Image sets with object changes
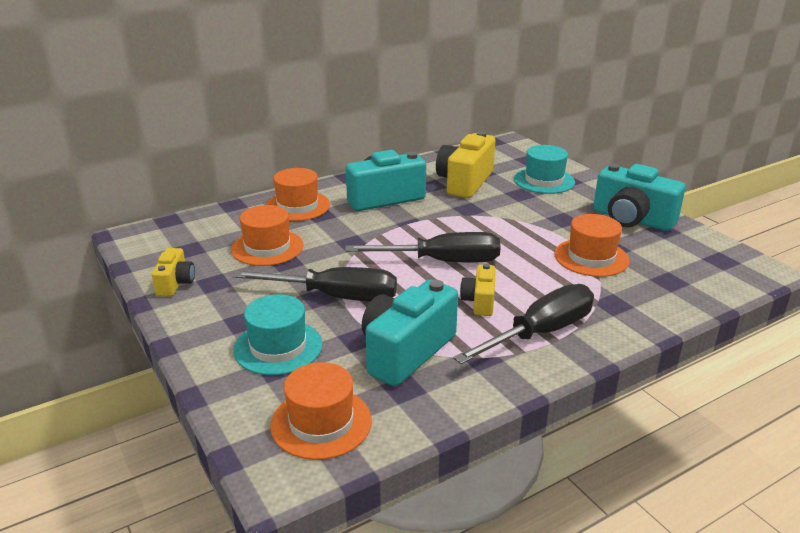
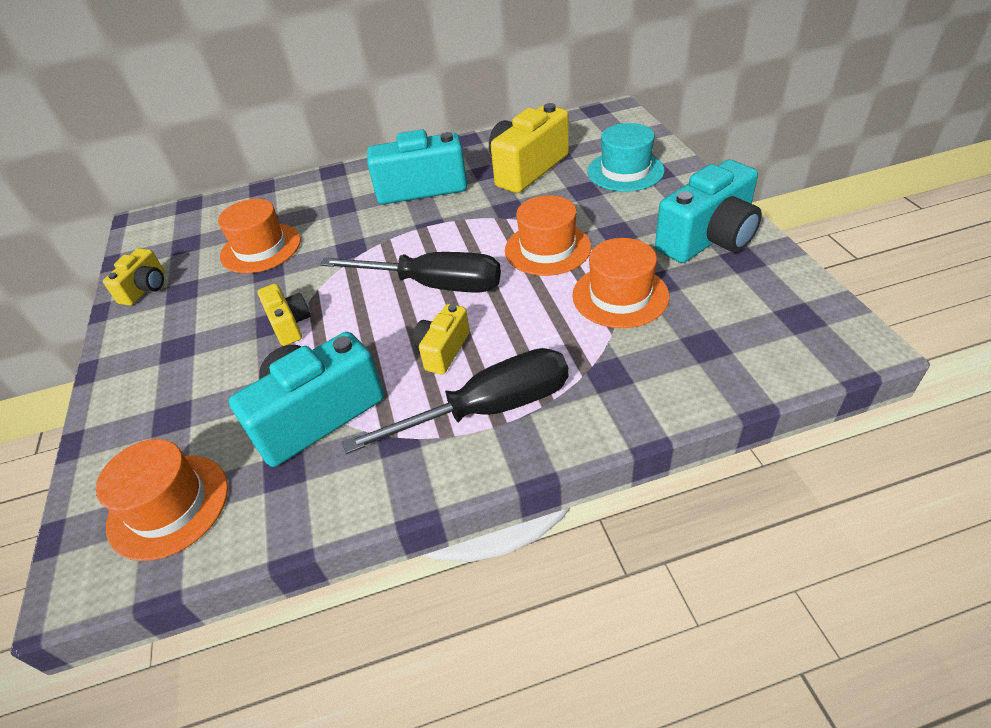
camera: 20 degrees right, 15 degrees up
(278, 347) = (190, 389): turquoise hat -> none
(297, 206) = (324, 193): orange hat -> orange hat (547, 249)
(336, 297) = (289, 324): black screwdriver -> yellow camera
(632, 219) = (708, 239): turquoise camera -> turquoise camera turned 90 degrees counterclockwise

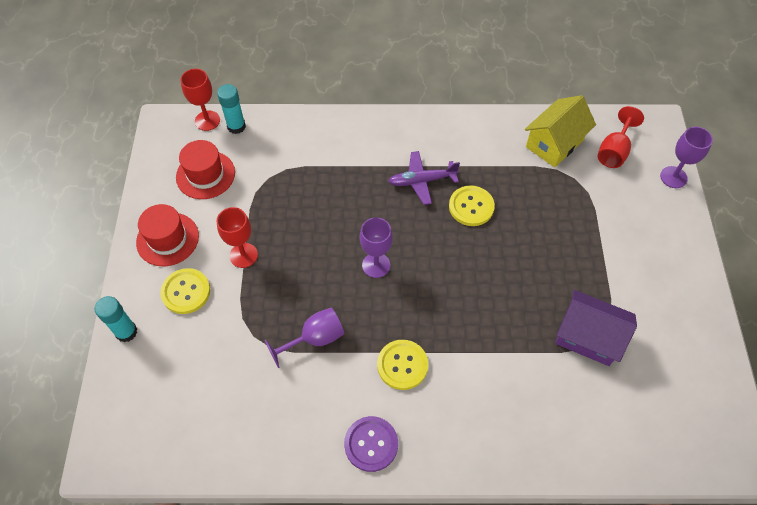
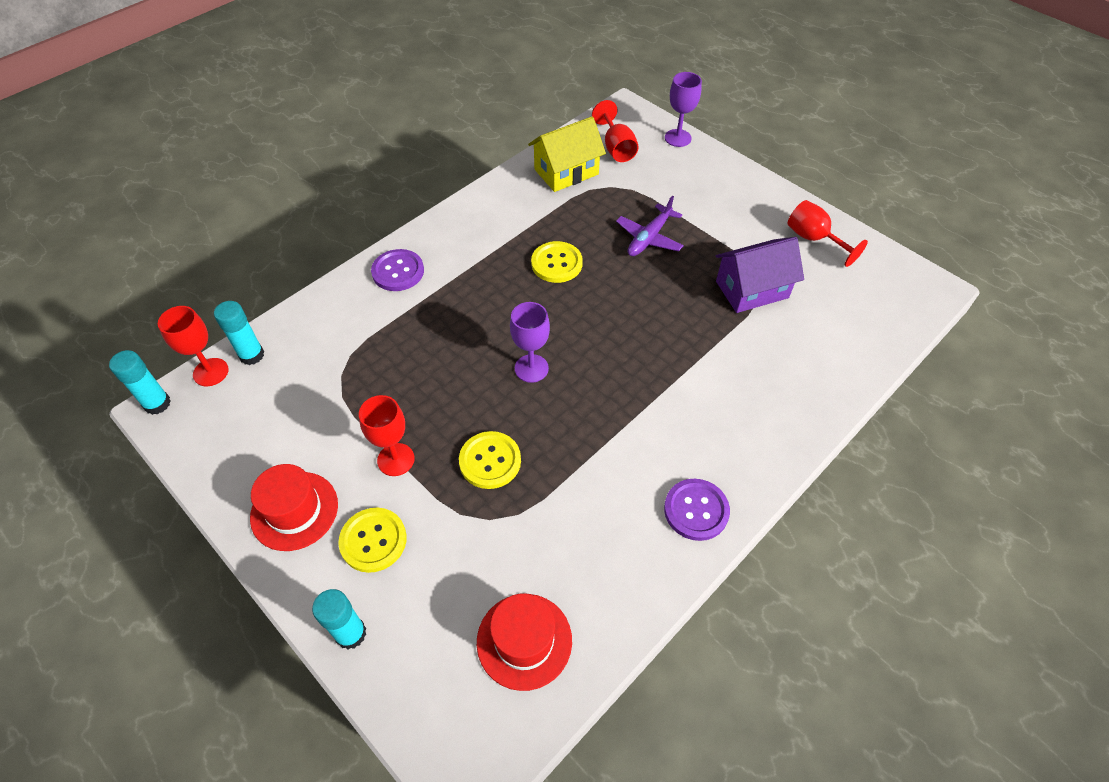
camera: 45 degrees left, 5 degrees down
(166, 119) = (157, 404): none -> turquoise glue stick
(205, 175) = (268, 421): red hat -> red hat (524, 641)
(315, 339) = (549, 471): purple goblet -> none
(367, 135) = (398, 271): none -> purple button
(402, 365) = (646, 427): yellow button -> yellow button (490, 461)
(422, 181) = (492, 273): purple plane -> purple plane (649, 238)
(554, 143) = (566, 172): yellow house -> yellow house turned 60 degrees clockwise
(687, 340) = (813, 239): none -> red goblet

> _Problem details_
Only the lines from the one containing "(367, 135) = (398, 271): none" through the last line of the records above are to be reproduced, exactly and with both ends included.

> _Response area_
(367, 135) = (398, 271): none -> purple button
(402, 365) = (646, 427): yellow button -> yellow button (490, 461)
(422, 181) = (492, 273): purple plane -> purple plane (649, 238)
(554, 143) = (566, 172): yellow house -> yellow house turned 60 degrees clockwise
(687, 340) = (813, 239): none -> red goblet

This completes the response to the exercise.